■ PROVIDED DATA ■
____________
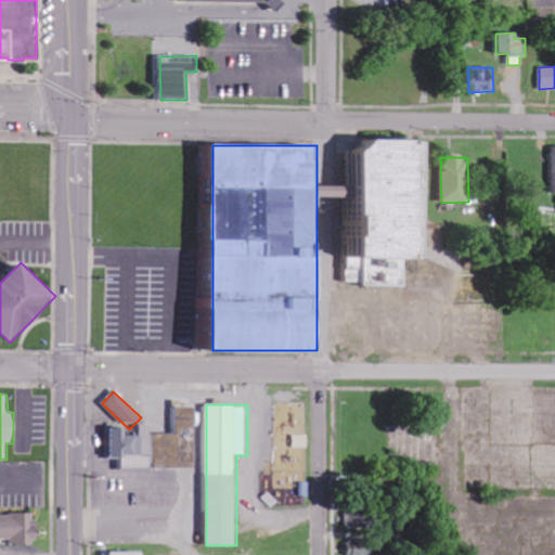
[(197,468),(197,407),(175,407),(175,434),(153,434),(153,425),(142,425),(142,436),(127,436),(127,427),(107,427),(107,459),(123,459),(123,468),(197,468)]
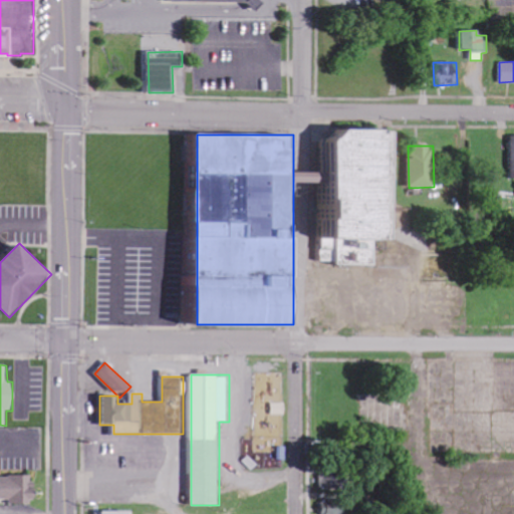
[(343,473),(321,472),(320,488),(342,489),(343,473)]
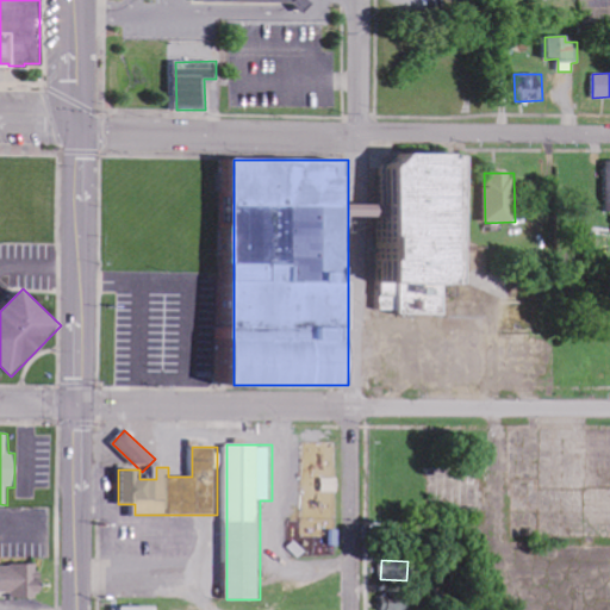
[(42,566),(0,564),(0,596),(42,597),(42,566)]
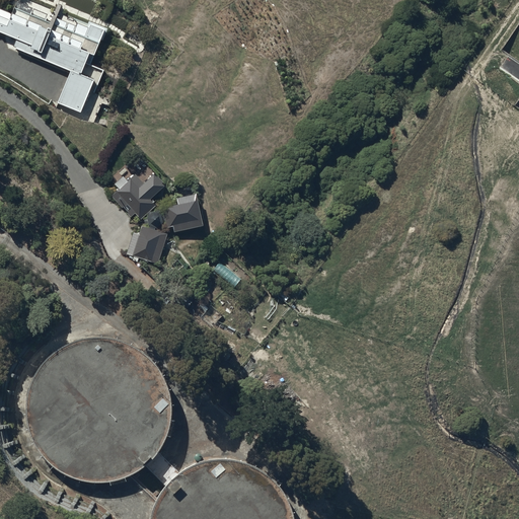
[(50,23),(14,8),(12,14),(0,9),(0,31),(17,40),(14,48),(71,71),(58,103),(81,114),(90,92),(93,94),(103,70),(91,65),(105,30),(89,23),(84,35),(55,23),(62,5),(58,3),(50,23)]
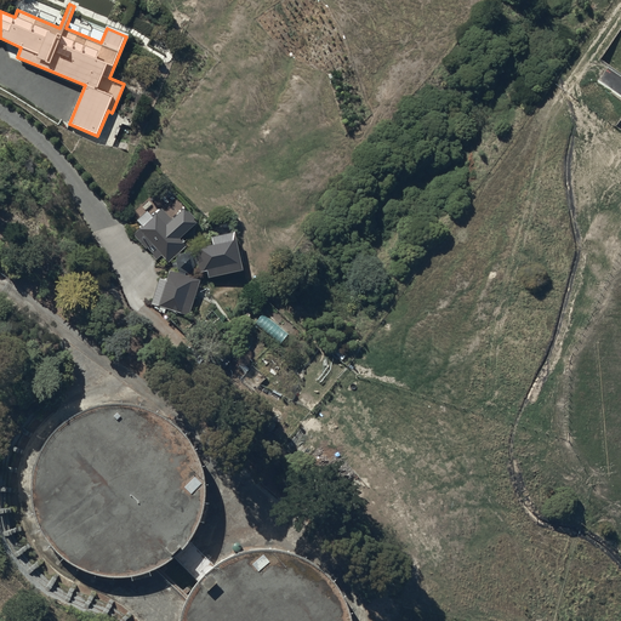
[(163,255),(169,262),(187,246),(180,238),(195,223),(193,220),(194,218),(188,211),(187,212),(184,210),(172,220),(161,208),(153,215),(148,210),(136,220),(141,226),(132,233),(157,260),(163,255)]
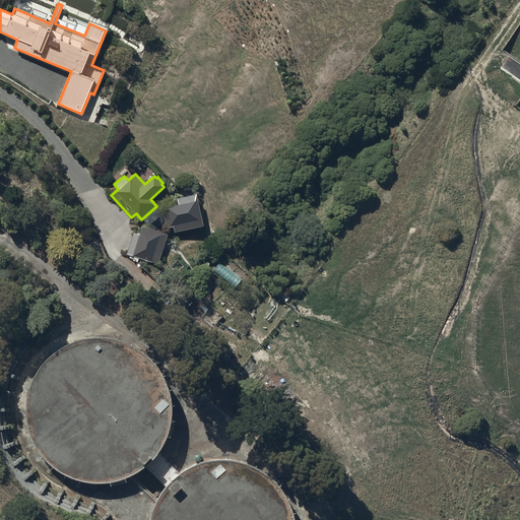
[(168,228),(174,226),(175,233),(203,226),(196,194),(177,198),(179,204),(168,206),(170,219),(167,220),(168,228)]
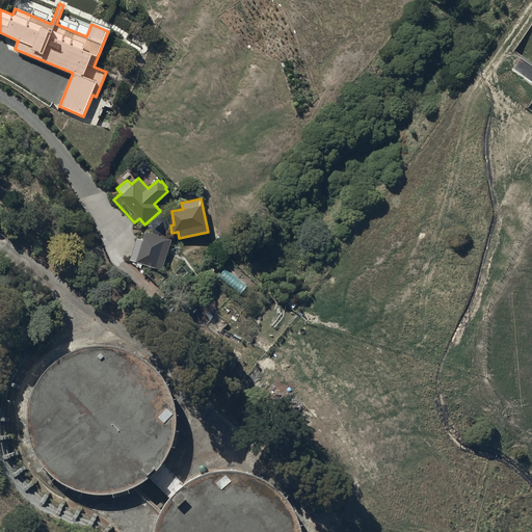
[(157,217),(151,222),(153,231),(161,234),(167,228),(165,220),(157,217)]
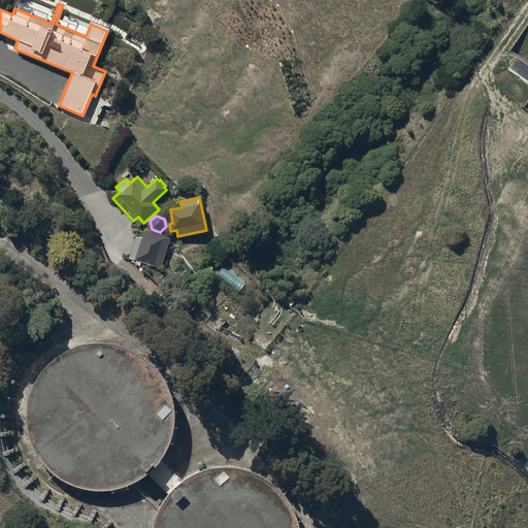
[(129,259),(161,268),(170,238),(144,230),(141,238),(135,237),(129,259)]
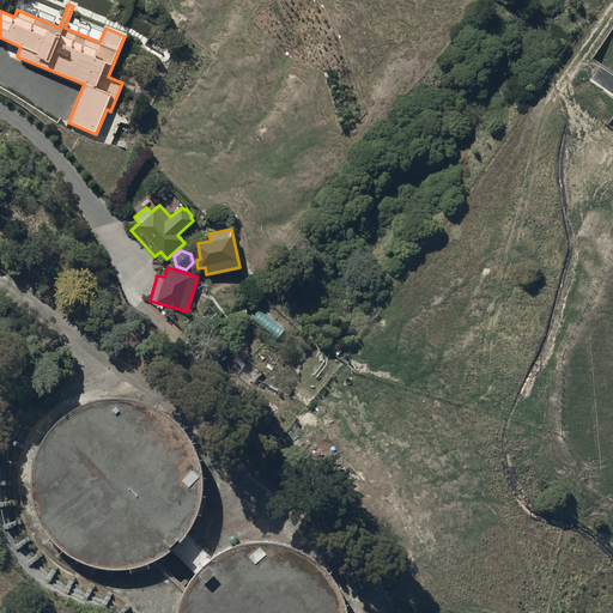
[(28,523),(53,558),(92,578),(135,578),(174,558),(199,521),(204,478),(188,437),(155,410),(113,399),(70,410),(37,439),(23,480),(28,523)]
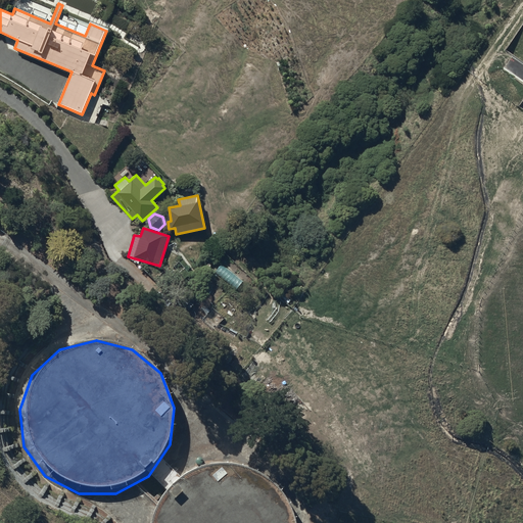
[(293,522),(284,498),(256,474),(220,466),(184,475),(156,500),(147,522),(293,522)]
____________
■ JOB ■
The answer is the full listing above, reproduced character for character, minus its images.

■ SOLUTION TO THIS PROBLEM ■
[(197,468),(197,407),(175,407),(175,434),(153,434),(153,425),(142,425),(142,436),(127,436),(127,427),(107,427),(107,459),(123,459),(123,468),(197,468)]
[(343,473),(321,472),(320,488),(342,489),(343,473)]
[(42,566),(0,564),(0,596),(42,597),(42,566)]
[(50,23),(14,8),(12,14),(0,9),(0,31),(17,40),(14,48),(71,71),(58,103),(81,114),(90,92),(93,94),(103,70),(91,65),(105,30),(89,23),(84,35),(55,23),(62,5),(58,3),(50,23)]
[(163,255),(169,262),(187,246),(180,238),(195,223),(193,220),(194,218),(188,211),(187,212),(184,210),(172,220),(161,208),(153,215),(148,210),(136,220),(141,226),(132,233),(157,260),(163,255)]
[(168,228),(174,226),(175,233),(203,226),(196,194),(177,198),(179,204),(168,206),(170,219),(167,220),(168,228)]
[(157,217),(151,222),(153,231),(161,234),(167,228),(165,220),(157,217)]
[(129,259),(161,268),(170,238),(144,230),(141,238),(135,237),(129,259)]
[(28,523),(53,558),(92,578),(135,578),(174,558),(199,521),(204,478),(188,437),(155,410),(113,399),(70,410),(37,439),(23,480),(28,523)]
[(293,522),(284,498),(256,474),(220,466),(184,475),(156,500),(147,522),(293,522)]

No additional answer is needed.